__Exercise aim__
In the entries below, find the line with "(811, 194) = (701, 381): none -> green pot" and the line with "(323, 283) = (587, 227): white". Repeat exactly everything between them, those two lines included, but not the pictures.

★ ★ ★ ★ ★

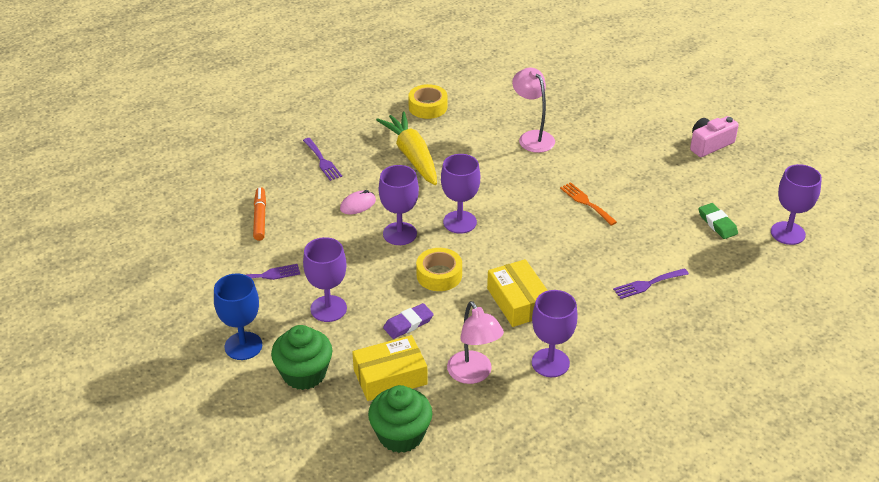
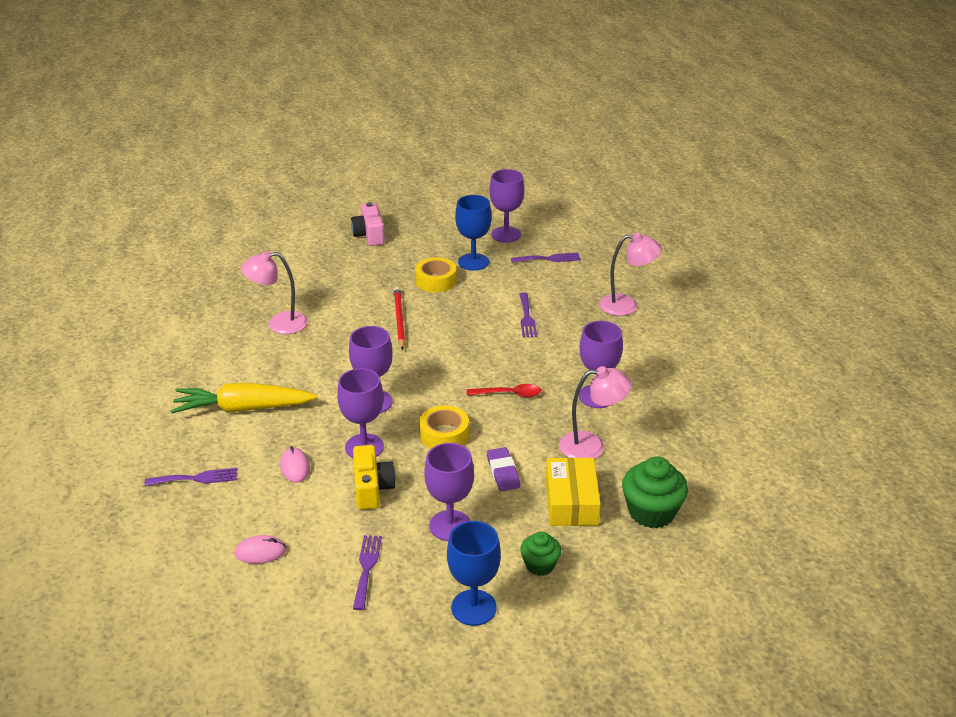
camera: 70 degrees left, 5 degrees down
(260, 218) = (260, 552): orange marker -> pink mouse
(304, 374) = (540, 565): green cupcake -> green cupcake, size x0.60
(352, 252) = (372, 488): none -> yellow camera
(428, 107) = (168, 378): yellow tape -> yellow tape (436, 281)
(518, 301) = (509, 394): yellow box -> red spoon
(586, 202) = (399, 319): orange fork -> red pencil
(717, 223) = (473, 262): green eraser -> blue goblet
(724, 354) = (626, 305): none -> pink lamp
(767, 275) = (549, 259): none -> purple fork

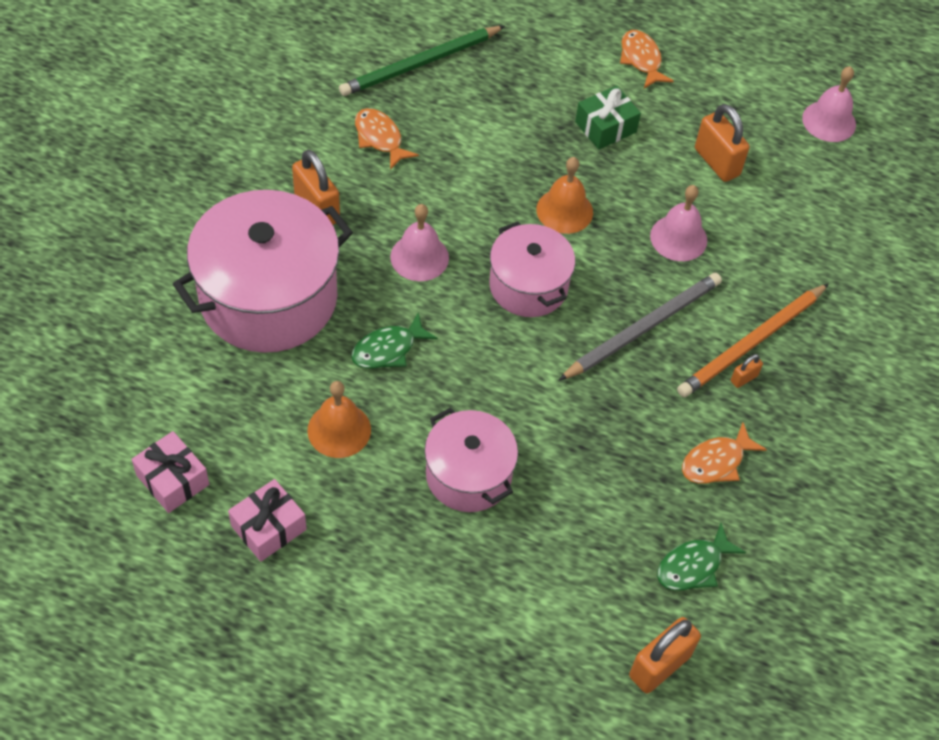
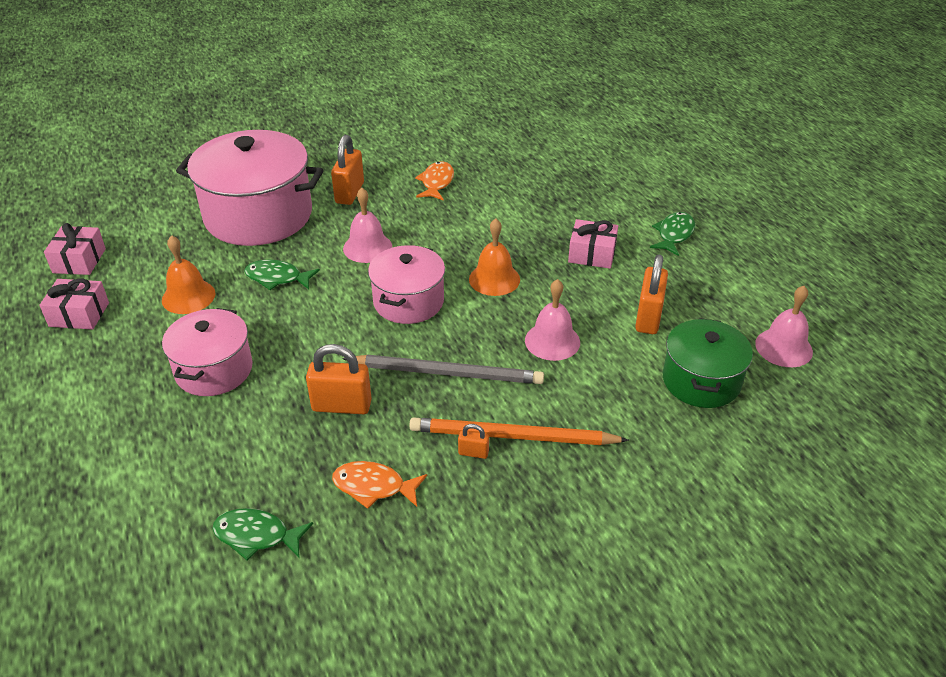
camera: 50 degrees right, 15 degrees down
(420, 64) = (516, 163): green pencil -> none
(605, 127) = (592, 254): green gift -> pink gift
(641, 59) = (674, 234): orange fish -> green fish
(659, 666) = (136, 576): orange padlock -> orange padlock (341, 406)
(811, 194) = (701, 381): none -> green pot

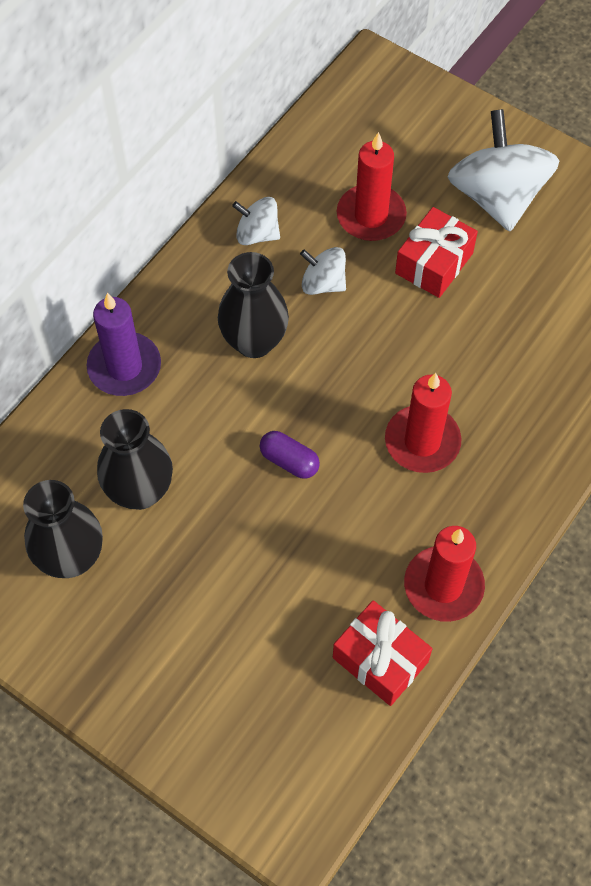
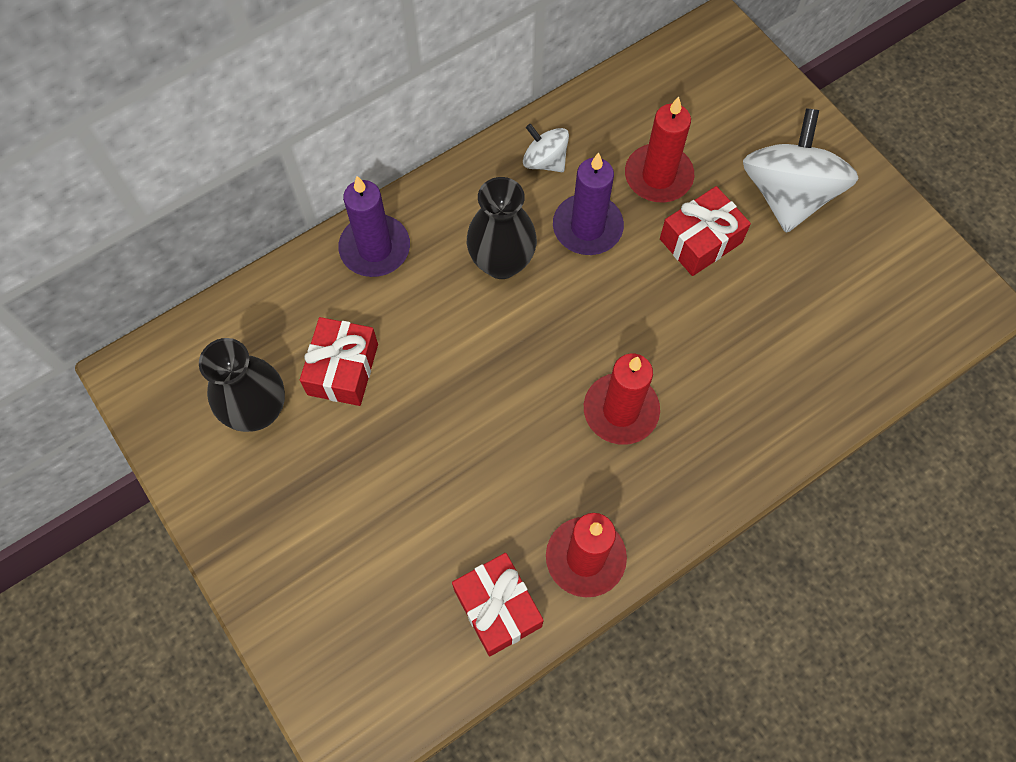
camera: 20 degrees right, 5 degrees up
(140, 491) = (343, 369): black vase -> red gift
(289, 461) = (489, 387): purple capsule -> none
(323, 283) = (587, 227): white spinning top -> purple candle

★ ★ ★ ★ ★

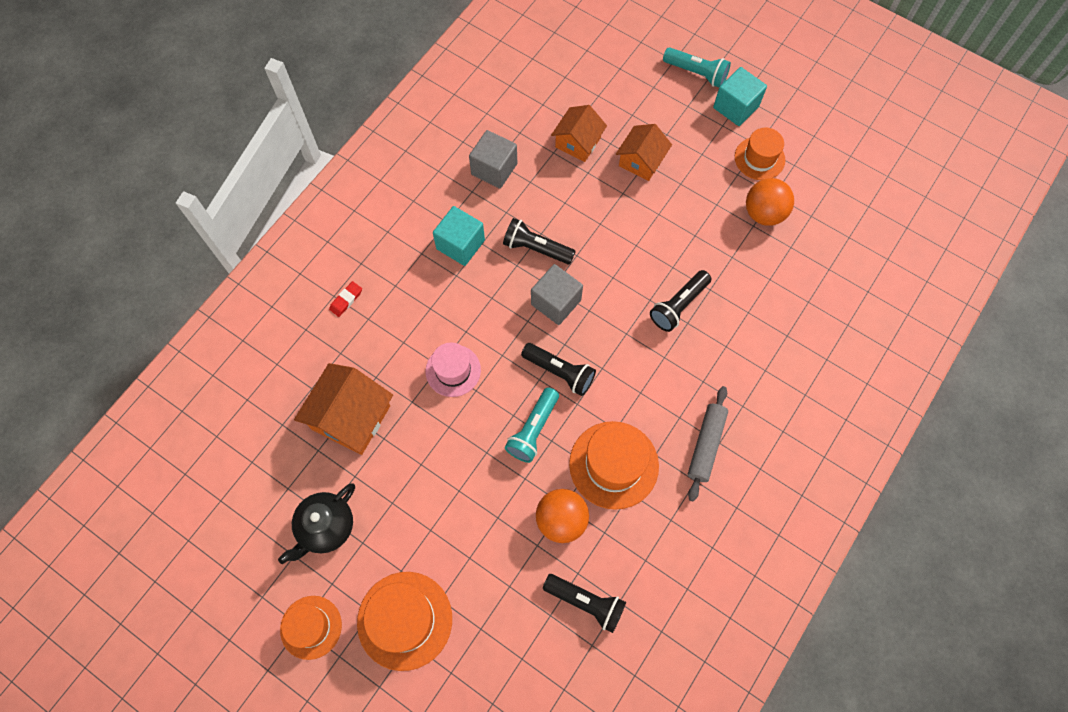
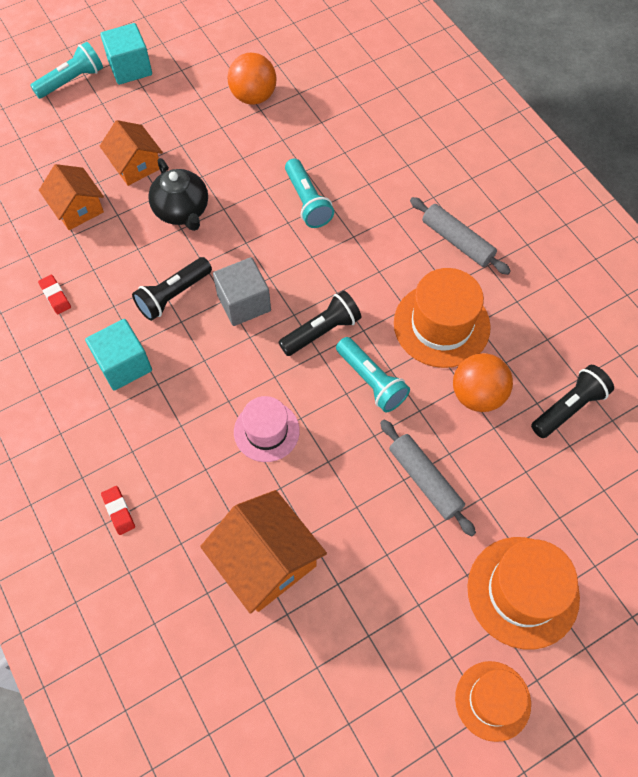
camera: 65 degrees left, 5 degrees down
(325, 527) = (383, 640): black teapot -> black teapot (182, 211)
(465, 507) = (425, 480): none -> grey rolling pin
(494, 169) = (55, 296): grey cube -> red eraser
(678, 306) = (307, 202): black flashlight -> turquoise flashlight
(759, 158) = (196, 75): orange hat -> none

★ ★ ★ ★ ★

__Response__
(811, 194) = (701, 381): none -> green pot

camera: 20 degrees right, 5 degrees up
(140, 491) = (343, 369): black vase -> red gift
(289, 461) = (489, 387): purple capsule -> none
(323, 283) = (587, 227): white spinning top -> purple candle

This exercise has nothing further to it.